— YOUR ASSIGNMENT —
In the entries that follow, find the line containing "brown brick K1 level" and the line containing "pink brick B5 level 2 -> none", then retype exactly the lines from the first through the second, pictures excluded.

— DATA SHOWN —

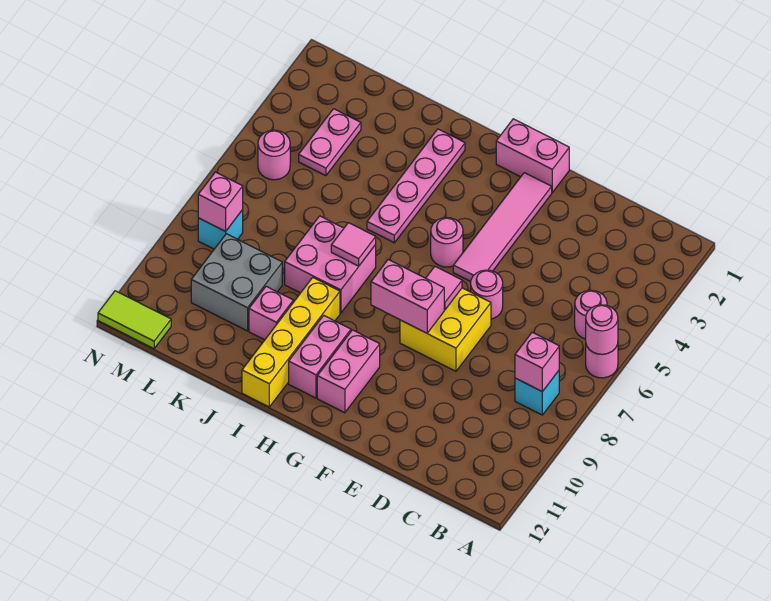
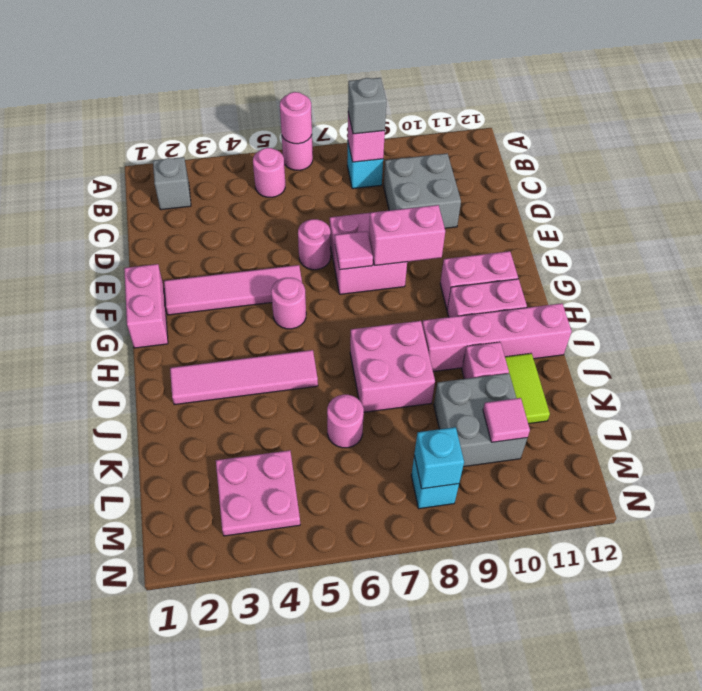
none -> grey brick B2 level 1
none -> grey brick B8 level 3
none -> grey brick C9:D10 level 1
yellow brick E7:F8 level 1 -> pink brick E7:F8 level 1
pink brick F8:G8 level 2 -> pink brick F8:F9 level 2
pink plate I2:I5 level 1 -> pink tile I2:I5 level 1
pink tile I7 level 2 -> pink tile L10 level 2
yellow brick I9:I12 level 1 -> pink brick I9:I12 level 1
pink plate L3:L4 level 1 -> pink plate L3:M4 level 1
pink round brick M5 level 1 -> pink round brick K6 level 1
pink brick M8 level 2 -> cyan brick M8 level 2
lime tile M12:N12 level 1 -> lime tile J11:K11 level 1

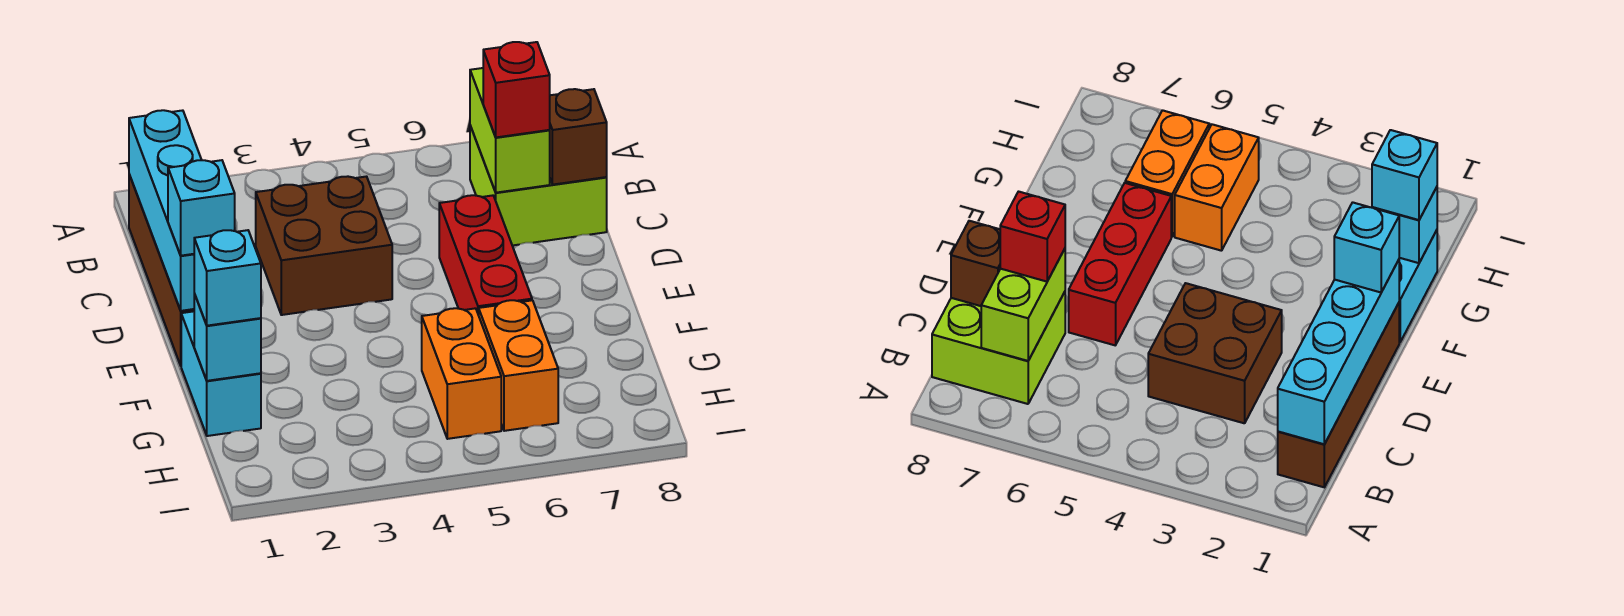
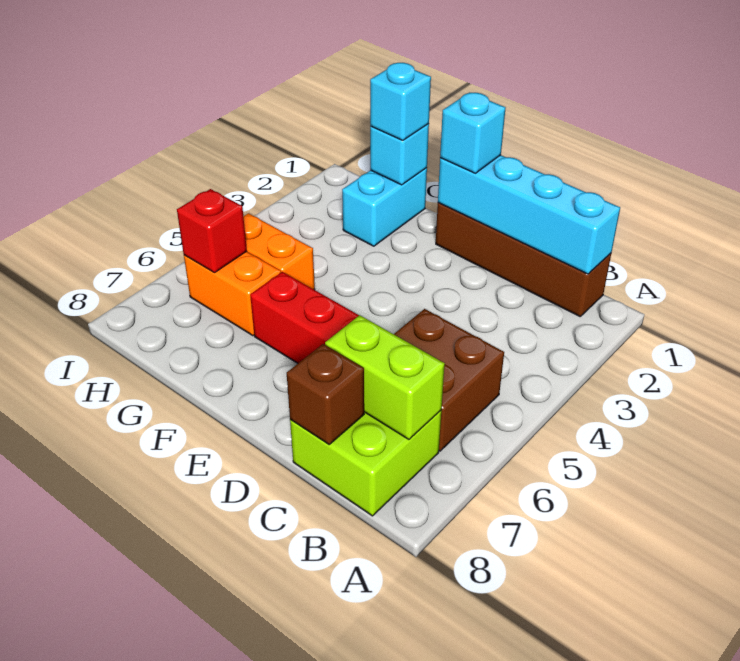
brown brick C3:D4 level 1 -> brown brick B5:C6 level 1
red brick C7 level 3 -> red brick H6 level 2
cyan brick F1:G1 level 1 -> cyan brick G1:G2 level 1

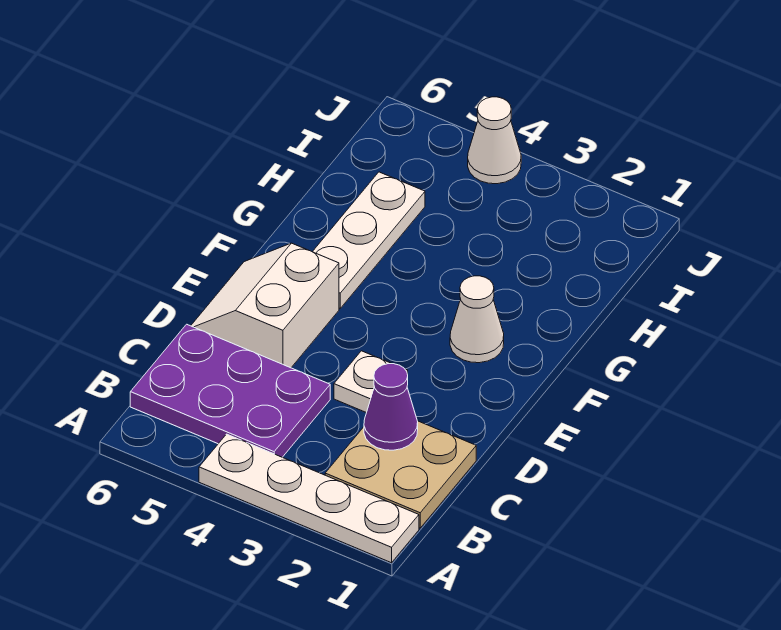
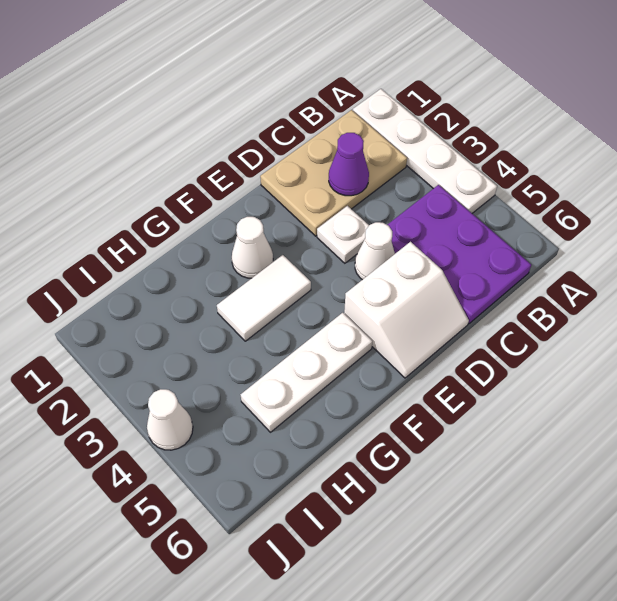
tan plate B1:C2 level 1 -> tan plate B1:D2 level 1
none -> white cone D4 level 1
none -> white tile F3:G3 level 1

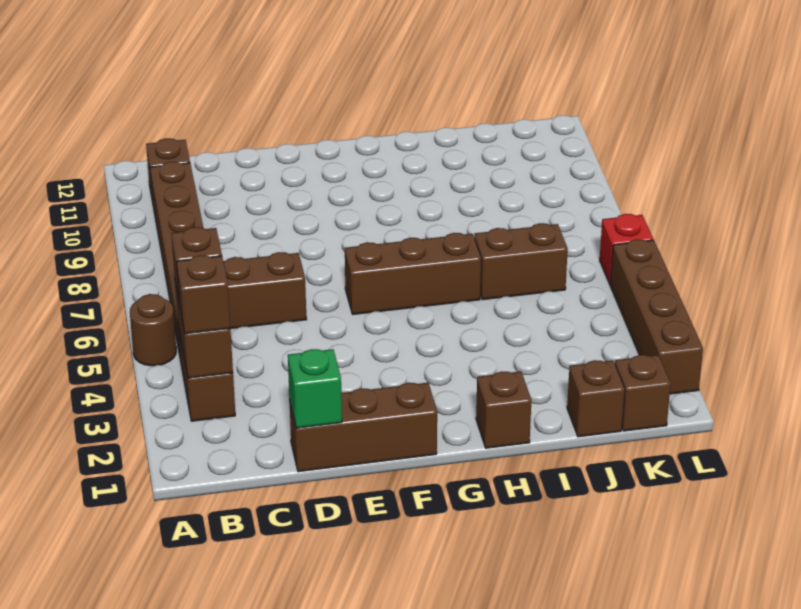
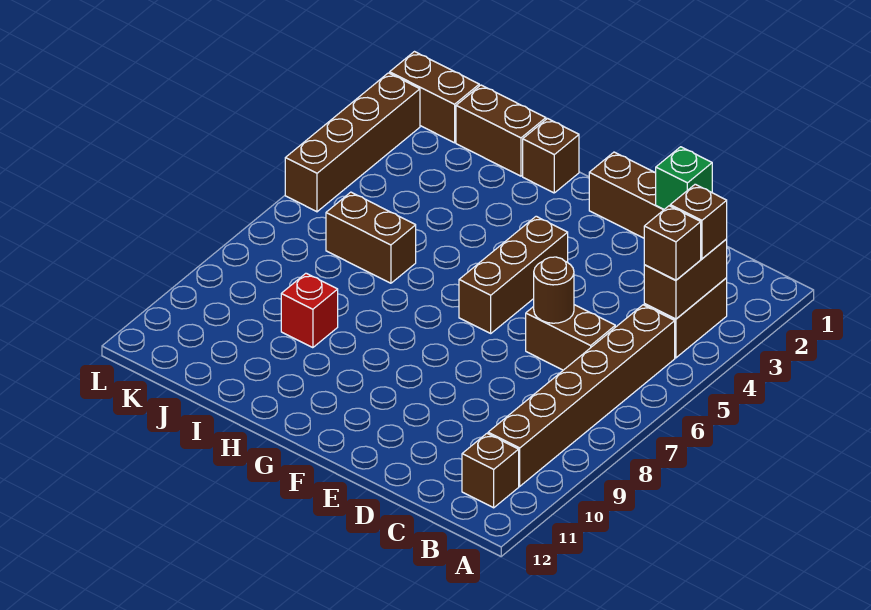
brown round brick A5 level 1 -> brown round brick D6 level 2
brown brick F6:H6 level 1 -> brown brick F4:F6 level 1
brown brick J1 level 1 -> brown brick I1:J1 level 1
brown brick K1 level 1 -> brown brick K1:L1 level 1
red brick L6 level 1 -> red brick I9 level 1

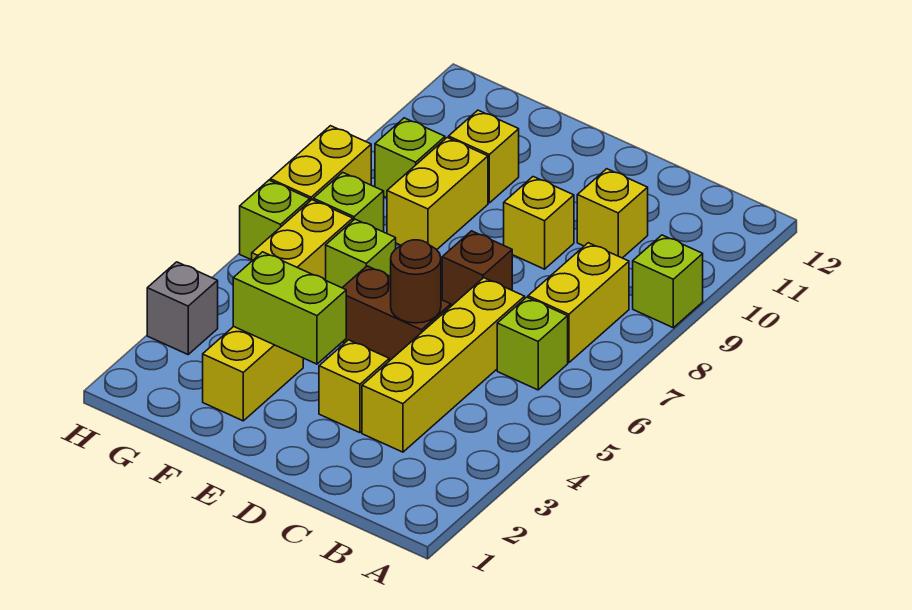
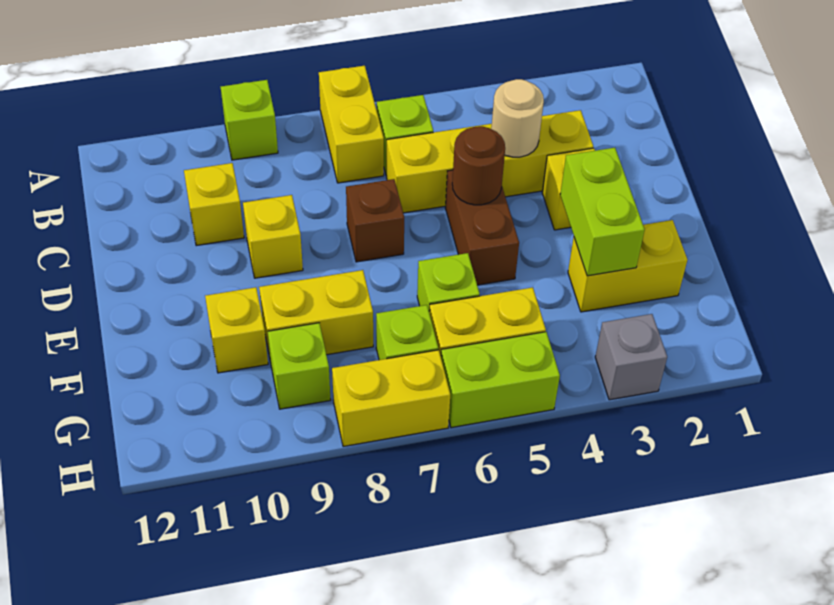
yellow brick B7:B8 level 1 -> yellow brick A7:B7 level 1
none -> tan round brick C4 level 2
lime brick H6 level 1 -> lime brick H5:H6 level 1

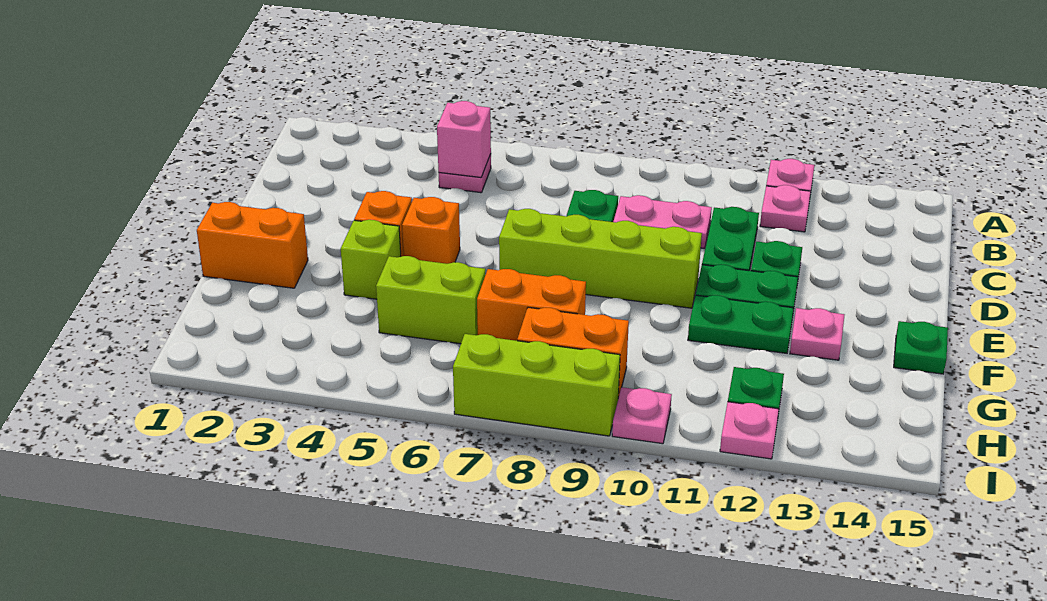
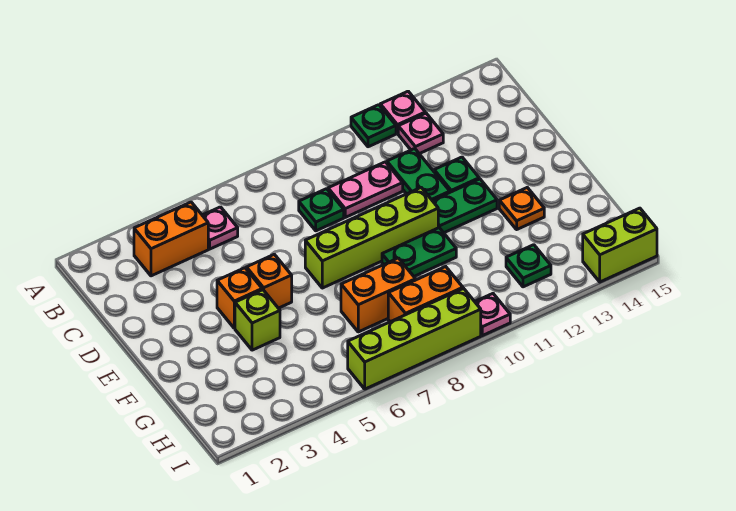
pink brick B5 level 2 -> none
orange brick F1:F2 level 1 -> orange brick B3:B4 level 1
green plate F11:F12 level 1 -> green plate F9:F10 level 1
pink plate F13 level 1 -> orange plate F13 level 1
green plate F15 level 1 -> green plate A11 level 1
lime brick G5:G6 level 1 -> lime brick I14:I15 level 1
lime brick I7:I9 level 1 -> lime brick I6:I9 level 1
pink plate I12 level 1 -> none

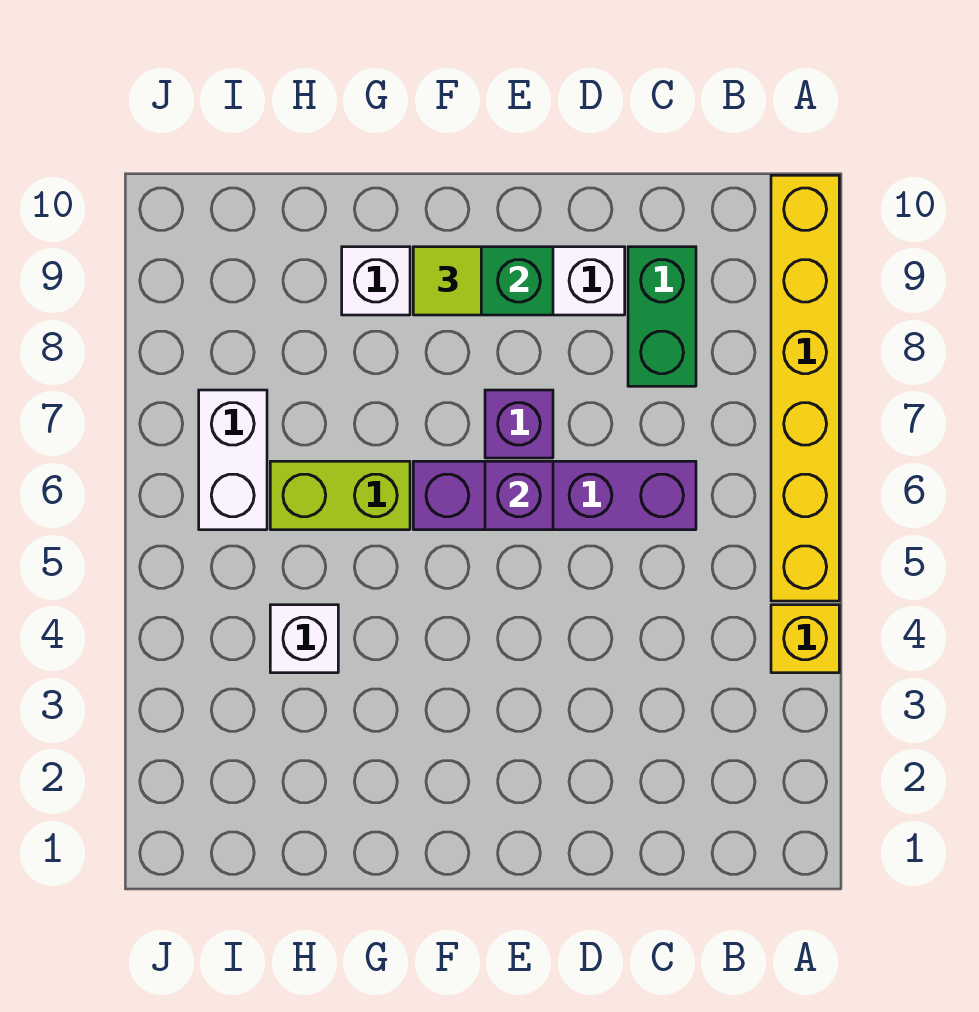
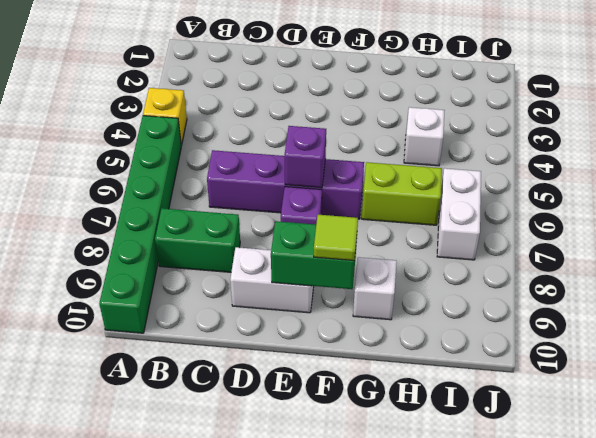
yellow brick A5:A10 level 1 -> green brick A5:A10 level 1
green brick C8:C9 level 1 -> green brick B8:C8 level 1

— SOLUTION FOR THIS EXERCISE —
brown brick K1 level 1 -> brown brick K1:L1 level 1
red brick L6 level 1 -> red brick I9 level 1

yellow brick B7:B8 level 1 -> yellow brick A7:B7 level 1
none -> tan round brick C4 level 2
lime brick H6 level 1 -> lime brick H5:H6 level 1

pink brick B5 level 2 -> none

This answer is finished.